Instructions for the task: Work out how many lines of the data below hold the string "duck". Answer with that number alone.

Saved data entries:
= = = = = = =
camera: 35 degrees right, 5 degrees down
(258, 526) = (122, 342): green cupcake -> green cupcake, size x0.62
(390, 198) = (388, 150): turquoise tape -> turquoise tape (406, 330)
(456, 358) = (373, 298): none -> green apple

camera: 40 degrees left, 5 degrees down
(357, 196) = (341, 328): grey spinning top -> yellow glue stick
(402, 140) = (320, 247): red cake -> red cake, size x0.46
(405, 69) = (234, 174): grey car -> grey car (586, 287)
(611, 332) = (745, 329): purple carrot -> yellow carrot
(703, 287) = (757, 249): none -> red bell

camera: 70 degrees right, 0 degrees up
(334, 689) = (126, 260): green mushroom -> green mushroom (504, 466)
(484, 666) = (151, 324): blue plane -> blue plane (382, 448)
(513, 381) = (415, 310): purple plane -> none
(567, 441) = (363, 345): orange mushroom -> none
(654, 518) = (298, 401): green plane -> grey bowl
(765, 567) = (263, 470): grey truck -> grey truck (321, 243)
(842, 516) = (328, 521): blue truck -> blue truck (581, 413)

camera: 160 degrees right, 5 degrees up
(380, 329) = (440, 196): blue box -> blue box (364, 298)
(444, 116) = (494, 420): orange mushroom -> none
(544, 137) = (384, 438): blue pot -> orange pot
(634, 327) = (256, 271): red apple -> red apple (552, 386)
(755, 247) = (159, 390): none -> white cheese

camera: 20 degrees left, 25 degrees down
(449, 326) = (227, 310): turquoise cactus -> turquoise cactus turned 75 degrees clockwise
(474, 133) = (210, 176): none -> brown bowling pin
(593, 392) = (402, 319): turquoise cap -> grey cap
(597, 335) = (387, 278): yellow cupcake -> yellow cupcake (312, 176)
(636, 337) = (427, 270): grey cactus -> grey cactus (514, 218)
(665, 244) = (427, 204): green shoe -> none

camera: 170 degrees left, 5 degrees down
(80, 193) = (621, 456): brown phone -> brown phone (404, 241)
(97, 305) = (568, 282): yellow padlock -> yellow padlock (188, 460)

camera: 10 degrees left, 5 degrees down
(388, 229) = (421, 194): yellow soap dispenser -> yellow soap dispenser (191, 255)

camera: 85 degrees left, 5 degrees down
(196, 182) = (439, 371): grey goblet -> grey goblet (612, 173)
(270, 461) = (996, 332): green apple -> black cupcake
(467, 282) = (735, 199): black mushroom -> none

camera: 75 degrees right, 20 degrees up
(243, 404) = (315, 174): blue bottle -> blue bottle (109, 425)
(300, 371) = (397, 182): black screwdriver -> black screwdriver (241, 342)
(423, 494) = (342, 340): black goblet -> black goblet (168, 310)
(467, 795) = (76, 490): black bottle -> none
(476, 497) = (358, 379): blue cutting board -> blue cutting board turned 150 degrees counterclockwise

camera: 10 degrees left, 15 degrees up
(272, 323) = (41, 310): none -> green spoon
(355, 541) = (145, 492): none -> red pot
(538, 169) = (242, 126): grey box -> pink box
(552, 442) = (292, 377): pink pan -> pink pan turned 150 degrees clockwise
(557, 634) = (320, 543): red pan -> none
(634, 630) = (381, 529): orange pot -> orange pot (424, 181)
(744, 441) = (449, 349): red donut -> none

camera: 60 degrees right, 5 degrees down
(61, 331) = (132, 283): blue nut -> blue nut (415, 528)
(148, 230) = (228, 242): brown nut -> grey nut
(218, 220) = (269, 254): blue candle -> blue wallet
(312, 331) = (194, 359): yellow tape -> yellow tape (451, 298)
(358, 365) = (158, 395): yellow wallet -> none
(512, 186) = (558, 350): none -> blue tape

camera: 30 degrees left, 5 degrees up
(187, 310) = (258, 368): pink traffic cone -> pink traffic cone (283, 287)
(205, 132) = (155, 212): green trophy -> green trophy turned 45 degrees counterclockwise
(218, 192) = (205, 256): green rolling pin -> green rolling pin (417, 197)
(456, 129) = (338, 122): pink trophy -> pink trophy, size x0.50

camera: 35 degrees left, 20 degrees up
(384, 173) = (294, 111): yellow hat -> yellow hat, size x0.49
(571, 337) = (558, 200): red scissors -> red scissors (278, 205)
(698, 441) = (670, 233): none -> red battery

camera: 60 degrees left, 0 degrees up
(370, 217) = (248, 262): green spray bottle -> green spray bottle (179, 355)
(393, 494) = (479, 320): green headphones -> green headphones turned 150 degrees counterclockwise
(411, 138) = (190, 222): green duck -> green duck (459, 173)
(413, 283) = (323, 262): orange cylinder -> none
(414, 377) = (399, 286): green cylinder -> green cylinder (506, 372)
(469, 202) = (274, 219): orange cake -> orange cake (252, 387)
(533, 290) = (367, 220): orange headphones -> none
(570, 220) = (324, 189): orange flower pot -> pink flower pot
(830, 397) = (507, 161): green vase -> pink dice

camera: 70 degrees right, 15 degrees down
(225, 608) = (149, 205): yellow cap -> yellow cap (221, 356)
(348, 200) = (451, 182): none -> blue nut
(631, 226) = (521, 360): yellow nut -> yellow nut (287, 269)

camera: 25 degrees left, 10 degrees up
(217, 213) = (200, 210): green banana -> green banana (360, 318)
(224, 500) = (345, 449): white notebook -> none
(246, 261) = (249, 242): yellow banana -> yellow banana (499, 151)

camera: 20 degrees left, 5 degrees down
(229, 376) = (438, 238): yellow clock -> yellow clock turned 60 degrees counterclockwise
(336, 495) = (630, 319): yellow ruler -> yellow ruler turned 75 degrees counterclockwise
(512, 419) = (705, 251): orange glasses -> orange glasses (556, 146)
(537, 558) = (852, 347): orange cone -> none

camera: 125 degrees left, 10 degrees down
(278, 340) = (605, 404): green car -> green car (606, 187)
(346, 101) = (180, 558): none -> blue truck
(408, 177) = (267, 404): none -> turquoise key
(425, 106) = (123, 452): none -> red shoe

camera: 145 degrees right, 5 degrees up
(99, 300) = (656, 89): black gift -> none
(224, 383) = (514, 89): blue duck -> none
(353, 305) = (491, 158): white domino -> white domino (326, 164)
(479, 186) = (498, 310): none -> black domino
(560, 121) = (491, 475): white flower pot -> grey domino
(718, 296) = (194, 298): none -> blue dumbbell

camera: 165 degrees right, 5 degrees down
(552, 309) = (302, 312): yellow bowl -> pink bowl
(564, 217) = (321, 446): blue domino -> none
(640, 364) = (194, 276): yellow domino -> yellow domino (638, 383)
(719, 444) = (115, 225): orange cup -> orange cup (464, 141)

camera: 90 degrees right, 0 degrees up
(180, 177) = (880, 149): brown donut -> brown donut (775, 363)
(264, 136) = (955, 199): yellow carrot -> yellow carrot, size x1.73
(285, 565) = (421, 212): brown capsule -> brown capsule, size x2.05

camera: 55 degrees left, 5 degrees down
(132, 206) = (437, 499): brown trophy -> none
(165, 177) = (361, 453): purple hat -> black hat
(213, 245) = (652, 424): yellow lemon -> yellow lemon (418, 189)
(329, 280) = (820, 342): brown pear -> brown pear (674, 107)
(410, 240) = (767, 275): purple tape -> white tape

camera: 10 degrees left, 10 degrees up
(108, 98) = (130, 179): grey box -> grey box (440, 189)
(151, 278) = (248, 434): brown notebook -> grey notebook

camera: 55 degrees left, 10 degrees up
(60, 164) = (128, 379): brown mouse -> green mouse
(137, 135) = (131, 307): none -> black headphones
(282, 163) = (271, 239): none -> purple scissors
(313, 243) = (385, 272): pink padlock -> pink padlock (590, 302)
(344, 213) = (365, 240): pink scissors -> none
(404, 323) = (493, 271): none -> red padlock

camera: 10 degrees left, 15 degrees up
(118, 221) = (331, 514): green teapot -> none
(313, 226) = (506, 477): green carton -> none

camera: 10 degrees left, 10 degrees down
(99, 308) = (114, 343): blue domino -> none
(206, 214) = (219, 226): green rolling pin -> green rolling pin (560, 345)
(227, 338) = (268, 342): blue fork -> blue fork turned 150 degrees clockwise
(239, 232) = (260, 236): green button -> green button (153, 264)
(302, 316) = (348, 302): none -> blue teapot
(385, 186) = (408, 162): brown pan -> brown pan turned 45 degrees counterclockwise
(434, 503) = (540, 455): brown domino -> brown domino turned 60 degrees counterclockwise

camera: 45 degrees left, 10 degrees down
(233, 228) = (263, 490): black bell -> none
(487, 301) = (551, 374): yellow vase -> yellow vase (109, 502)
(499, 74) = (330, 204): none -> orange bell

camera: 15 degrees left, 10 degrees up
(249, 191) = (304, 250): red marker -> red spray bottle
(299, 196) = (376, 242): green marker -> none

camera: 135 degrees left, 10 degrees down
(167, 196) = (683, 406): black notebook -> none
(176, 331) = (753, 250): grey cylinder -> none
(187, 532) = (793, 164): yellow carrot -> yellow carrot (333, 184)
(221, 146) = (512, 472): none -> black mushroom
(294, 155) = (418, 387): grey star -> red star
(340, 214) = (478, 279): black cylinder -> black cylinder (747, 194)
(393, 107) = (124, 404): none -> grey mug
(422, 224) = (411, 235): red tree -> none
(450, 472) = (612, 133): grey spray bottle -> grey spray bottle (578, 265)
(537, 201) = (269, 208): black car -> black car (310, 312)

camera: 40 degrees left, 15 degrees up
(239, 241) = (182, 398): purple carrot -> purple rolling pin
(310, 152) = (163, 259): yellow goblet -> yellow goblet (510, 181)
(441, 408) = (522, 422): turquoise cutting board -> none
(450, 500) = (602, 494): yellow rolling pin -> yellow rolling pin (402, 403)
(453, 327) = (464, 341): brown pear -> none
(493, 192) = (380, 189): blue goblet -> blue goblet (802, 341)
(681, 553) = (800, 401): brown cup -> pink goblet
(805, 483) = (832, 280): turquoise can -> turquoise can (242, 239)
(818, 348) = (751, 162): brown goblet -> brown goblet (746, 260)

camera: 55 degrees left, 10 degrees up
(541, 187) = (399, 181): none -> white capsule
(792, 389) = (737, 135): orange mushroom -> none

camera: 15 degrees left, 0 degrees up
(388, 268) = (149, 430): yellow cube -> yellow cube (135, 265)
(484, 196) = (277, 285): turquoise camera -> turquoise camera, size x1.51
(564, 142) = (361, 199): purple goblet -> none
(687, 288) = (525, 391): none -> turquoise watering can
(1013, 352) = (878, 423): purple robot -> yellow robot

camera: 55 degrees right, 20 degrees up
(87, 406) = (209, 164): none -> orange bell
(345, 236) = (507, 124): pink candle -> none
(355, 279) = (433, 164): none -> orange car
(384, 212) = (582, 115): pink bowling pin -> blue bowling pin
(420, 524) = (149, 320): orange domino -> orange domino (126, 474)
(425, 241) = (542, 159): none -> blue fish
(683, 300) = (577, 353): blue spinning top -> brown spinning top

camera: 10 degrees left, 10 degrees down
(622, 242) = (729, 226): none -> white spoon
= = = = = = =
Exercise response: 2